--- Listed records ---

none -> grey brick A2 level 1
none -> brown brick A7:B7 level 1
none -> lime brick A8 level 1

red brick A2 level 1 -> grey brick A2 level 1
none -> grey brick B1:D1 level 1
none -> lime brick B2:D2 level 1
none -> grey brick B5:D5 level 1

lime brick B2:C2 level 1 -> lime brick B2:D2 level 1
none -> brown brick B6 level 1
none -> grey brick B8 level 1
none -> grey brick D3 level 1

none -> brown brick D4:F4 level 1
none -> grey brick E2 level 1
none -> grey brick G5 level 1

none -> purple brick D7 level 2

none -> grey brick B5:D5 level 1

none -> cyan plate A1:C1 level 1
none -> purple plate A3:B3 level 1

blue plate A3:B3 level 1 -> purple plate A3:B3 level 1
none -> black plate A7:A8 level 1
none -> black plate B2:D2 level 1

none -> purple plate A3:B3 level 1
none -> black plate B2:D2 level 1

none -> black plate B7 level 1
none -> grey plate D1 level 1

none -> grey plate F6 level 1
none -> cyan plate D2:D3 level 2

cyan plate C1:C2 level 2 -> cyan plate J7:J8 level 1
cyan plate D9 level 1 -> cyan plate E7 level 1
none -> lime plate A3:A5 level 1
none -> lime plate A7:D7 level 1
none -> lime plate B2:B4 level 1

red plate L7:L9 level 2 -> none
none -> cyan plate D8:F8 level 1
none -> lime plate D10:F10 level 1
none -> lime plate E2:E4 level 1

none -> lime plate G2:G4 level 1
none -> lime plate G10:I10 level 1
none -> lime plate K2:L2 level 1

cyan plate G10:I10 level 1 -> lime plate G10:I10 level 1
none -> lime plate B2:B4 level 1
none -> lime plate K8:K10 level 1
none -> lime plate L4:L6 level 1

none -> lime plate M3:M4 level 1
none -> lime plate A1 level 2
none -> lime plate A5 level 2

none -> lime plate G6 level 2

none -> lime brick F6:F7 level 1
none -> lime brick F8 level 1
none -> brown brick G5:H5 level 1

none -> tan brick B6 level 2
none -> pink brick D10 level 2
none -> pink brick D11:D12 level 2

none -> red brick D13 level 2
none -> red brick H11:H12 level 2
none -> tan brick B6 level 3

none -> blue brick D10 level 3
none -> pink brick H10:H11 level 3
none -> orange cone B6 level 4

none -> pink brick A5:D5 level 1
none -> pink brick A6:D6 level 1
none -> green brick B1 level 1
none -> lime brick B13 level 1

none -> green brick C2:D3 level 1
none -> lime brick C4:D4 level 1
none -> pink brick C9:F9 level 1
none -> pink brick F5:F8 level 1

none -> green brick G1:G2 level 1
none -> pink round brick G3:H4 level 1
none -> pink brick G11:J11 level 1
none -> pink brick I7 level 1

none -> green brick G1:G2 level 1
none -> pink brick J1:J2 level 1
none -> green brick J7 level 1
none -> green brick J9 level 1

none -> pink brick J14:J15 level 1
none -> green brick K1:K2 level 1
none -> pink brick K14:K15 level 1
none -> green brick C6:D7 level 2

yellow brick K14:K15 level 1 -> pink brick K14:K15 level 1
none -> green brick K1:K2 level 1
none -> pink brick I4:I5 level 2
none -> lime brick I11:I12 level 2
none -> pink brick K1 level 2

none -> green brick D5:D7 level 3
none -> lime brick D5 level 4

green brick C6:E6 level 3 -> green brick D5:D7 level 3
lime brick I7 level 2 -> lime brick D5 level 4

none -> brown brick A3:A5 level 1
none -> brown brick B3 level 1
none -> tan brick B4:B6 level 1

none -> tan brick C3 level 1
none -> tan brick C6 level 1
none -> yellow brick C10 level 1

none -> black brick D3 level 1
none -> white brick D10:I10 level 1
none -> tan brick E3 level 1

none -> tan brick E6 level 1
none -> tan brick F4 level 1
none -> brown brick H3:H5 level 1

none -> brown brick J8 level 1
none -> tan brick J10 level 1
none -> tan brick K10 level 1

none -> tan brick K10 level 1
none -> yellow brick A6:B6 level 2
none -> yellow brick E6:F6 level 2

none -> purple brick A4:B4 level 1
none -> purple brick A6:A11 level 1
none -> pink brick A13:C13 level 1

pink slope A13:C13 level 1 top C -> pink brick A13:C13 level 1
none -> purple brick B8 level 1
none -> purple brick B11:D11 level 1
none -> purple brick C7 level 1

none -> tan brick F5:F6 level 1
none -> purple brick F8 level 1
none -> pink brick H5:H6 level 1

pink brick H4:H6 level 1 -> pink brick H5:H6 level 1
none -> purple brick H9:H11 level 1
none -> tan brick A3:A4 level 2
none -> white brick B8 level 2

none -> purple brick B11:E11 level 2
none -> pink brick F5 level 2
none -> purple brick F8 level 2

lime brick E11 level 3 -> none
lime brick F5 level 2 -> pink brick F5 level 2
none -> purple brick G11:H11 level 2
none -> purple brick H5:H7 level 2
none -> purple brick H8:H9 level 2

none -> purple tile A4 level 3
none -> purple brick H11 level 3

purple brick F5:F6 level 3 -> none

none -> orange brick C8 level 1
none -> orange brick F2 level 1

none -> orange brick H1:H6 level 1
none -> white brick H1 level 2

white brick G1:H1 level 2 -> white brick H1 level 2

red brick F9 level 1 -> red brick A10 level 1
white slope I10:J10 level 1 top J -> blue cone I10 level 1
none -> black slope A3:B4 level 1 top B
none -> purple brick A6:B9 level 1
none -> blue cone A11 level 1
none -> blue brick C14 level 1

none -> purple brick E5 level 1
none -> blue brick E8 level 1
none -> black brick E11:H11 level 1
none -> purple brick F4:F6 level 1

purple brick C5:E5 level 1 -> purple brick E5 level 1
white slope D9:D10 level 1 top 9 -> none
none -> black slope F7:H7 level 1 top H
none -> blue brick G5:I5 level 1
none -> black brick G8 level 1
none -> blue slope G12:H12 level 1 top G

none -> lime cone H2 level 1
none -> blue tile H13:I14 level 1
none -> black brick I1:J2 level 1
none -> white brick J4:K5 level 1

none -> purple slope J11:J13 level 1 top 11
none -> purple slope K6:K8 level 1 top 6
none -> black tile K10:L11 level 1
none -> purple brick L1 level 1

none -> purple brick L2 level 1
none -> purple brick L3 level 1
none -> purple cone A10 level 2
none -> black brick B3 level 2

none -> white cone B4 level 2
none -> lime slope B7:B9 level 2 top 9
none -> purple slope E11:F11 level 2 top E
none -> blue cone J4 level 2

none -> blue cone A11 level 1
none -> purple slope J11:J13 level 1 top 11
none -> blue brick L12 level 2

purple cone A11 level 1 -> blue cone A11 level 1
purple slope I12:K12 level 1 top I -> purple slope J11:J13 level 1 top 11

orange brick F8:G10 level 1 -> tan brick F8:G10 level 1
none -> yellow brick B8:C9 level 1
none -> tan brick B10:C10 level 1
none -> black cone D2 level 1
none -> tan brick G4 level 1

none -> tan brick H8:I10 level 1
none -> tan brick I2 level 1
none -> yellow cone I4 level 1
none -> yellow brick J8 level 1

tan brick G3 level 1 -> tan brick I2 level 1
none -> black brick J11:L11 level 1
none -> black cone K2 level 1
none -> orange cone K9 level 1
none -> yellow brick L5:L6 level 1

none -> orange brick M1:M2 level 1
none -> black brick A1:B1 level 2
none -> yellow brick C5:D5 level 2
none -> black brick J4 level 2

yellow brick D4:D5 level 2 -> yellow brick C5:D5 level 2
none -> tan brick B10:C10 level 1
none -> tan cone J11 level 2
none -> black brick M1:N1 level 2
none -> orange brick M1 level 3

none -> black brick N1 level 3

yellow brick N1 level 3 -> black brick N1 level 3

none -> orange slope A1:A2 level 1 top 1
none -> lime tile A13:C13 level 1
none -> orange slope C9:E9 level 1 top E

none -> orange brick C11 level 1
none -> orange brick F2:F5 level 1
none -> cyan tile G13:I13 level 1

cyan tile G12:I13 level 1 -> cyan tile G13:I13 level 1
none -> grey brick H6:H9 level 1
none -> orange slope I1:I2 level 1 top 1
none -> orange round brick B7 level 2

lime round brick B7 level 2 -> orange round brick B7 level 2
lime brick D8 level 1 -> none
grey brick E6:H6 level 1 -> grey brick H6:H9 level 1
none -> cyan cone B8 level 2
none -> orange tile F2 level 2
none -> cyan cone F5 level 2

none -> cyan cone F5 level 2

---

**Task prompt**
Throughout the data above, report every line that contains the string "green".

**Solution for this exercise**
none -> green brick B1 level 1
none -> green brick C2:D3 level 1
none -> green brick G1:G2 level 1
none -> green brick G1:G2 level 1
none -> green brick J7 level 1
none -> green brick J9 level 1
none -> green brick K1:K2 level 1
none -> green brick C6:D7 level 2
none -> green brick K1:K2 level 1
none -> green brick D5:D7 level 3
green brick C6:E6 level 3 -> green brick D5:D7 level 3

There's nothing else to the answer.